** Opening SOURCE DATA block **

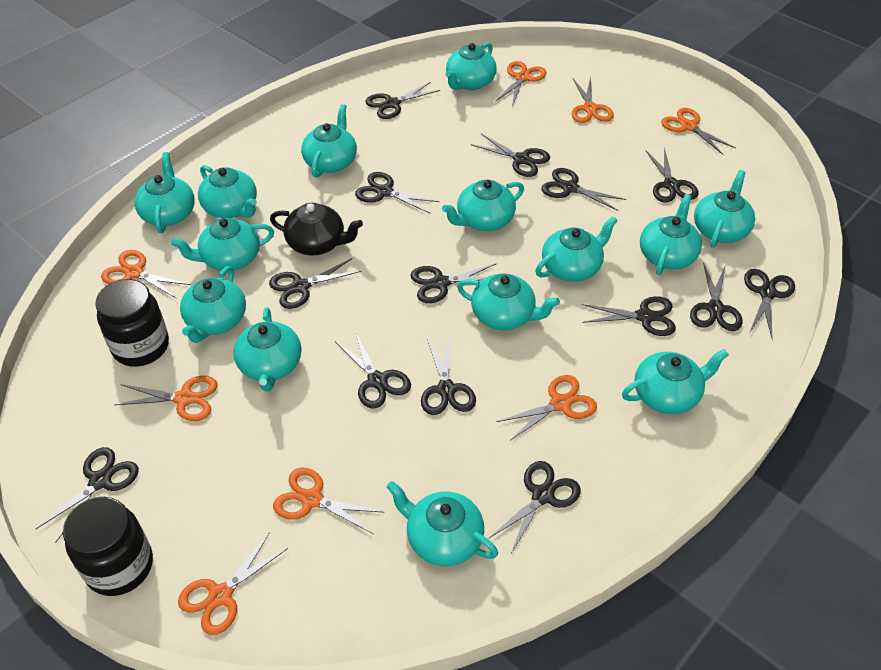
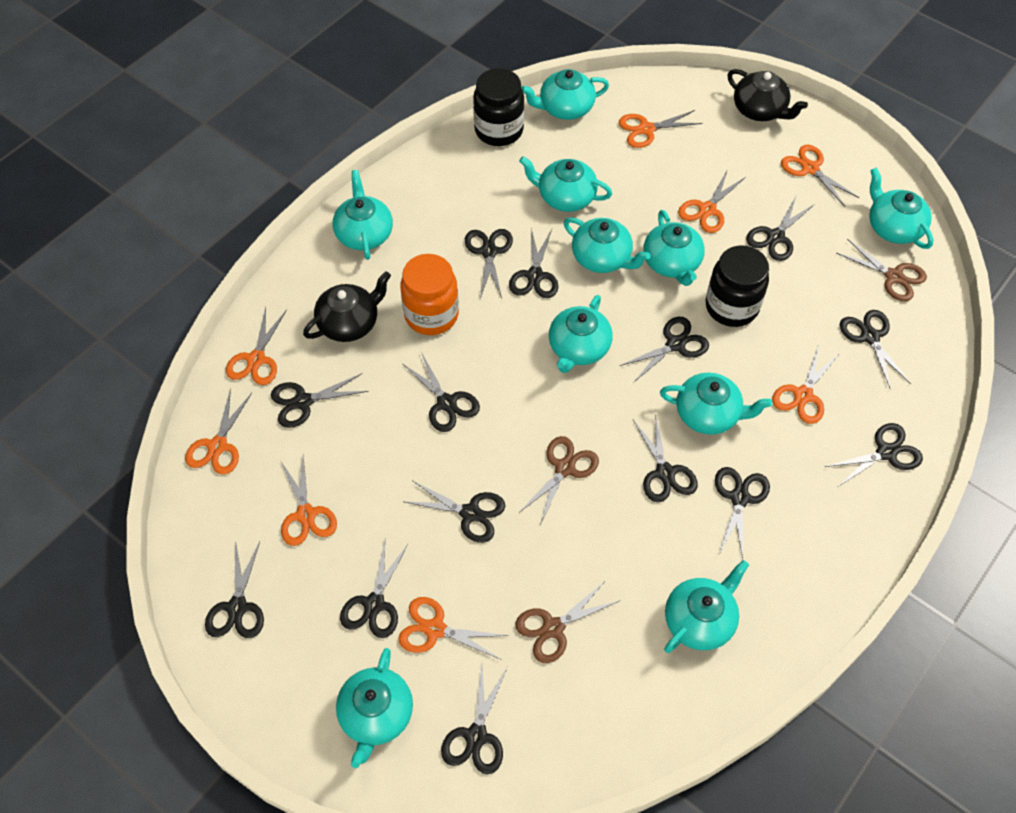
black teapot: 1 -> 2
brown scissors: 0 -> 3
orange jar: 0 -> 1
turquoise teapot: 14 -> 10

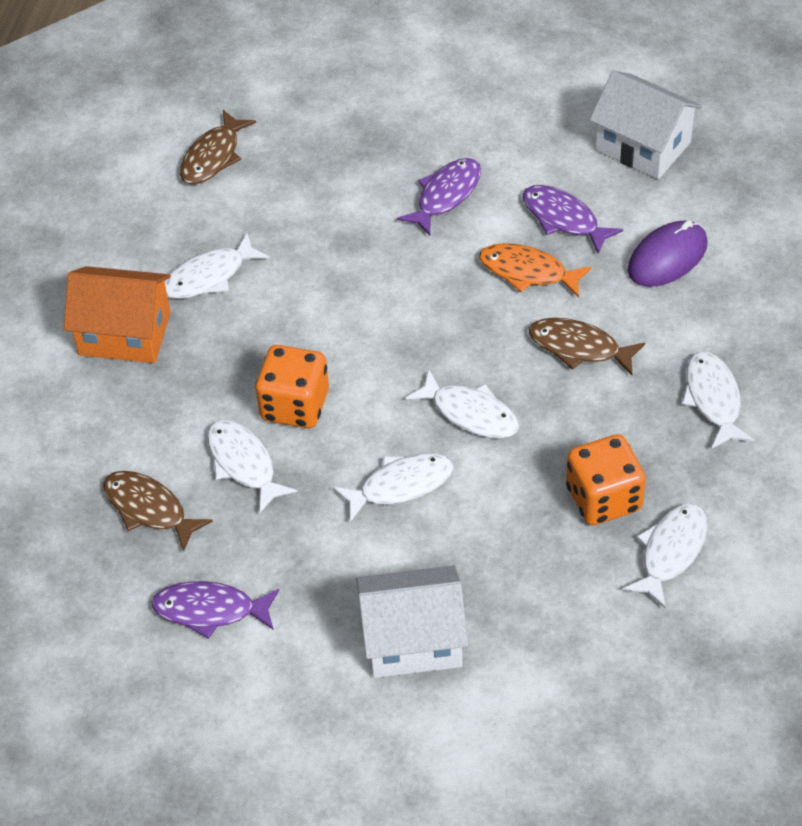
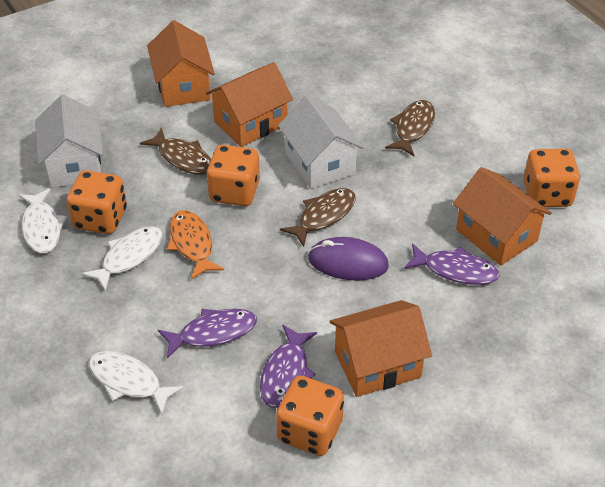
orange dice: 2 -> 4
orange house: 1 -> 4
white fish: 6 -> 3

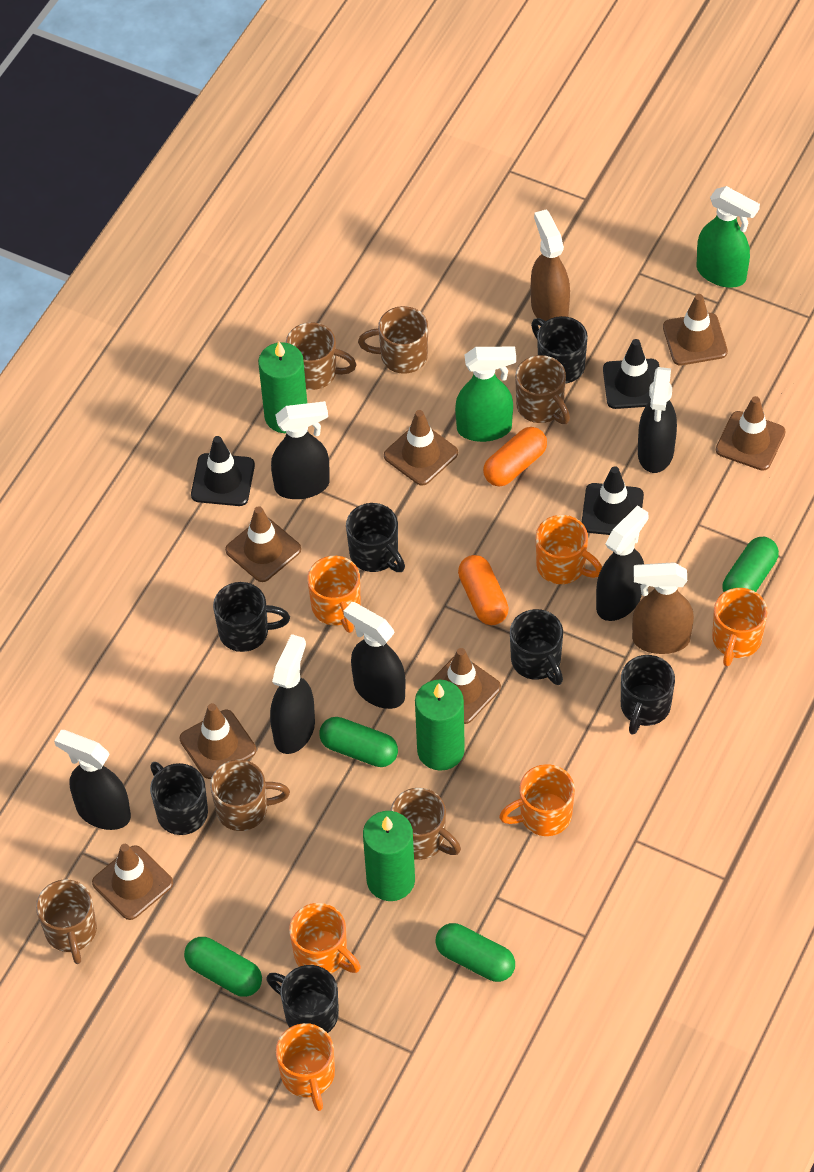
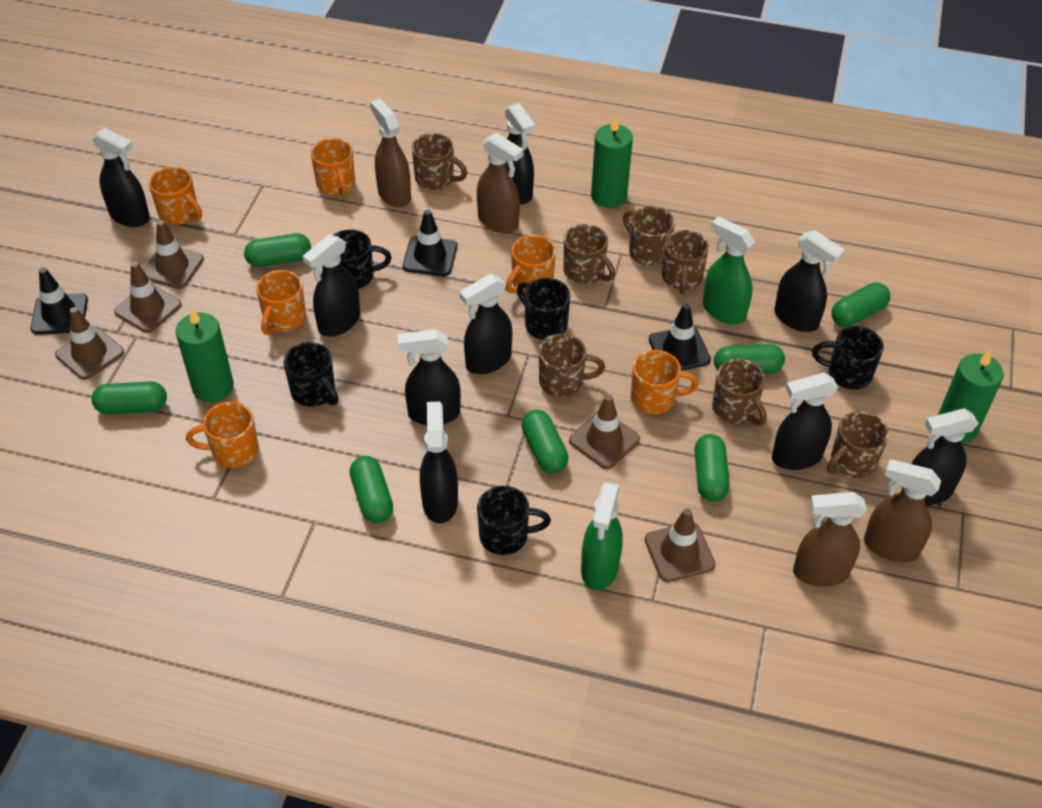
black mug: 7 -> 5
black spray bottle: 6 -> 9
brown mug: 6 -> 7
brown spray bottle: 2 -> 4
brown traffic cone: 7 -> 5
green capsule: 4 -> 7
orange capsule: 2 -> 0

** Closing SOURCE DATA block **

● **THE TASK**: Your task is to copy the entries in full and exactly, without any images.

● **RESULT**:
black teapot: 1 -> 2
brown scissors: 0 -> 3
orange jar: 0 -> 1
turquoise teapot: 14 -> 10

orange dice: 2 -> 4
orange house: 1 -> 4
white fish: 6 -> 3

black mug: 7 -> 5
black spray bottle: 6 -> 9
brown mug: 6 -> 7
brown spray bottle: 2 -> 4
brown traffic cone: 7 -> 5
green capsule: 4 -> 7
orange capsule: 2 -> 0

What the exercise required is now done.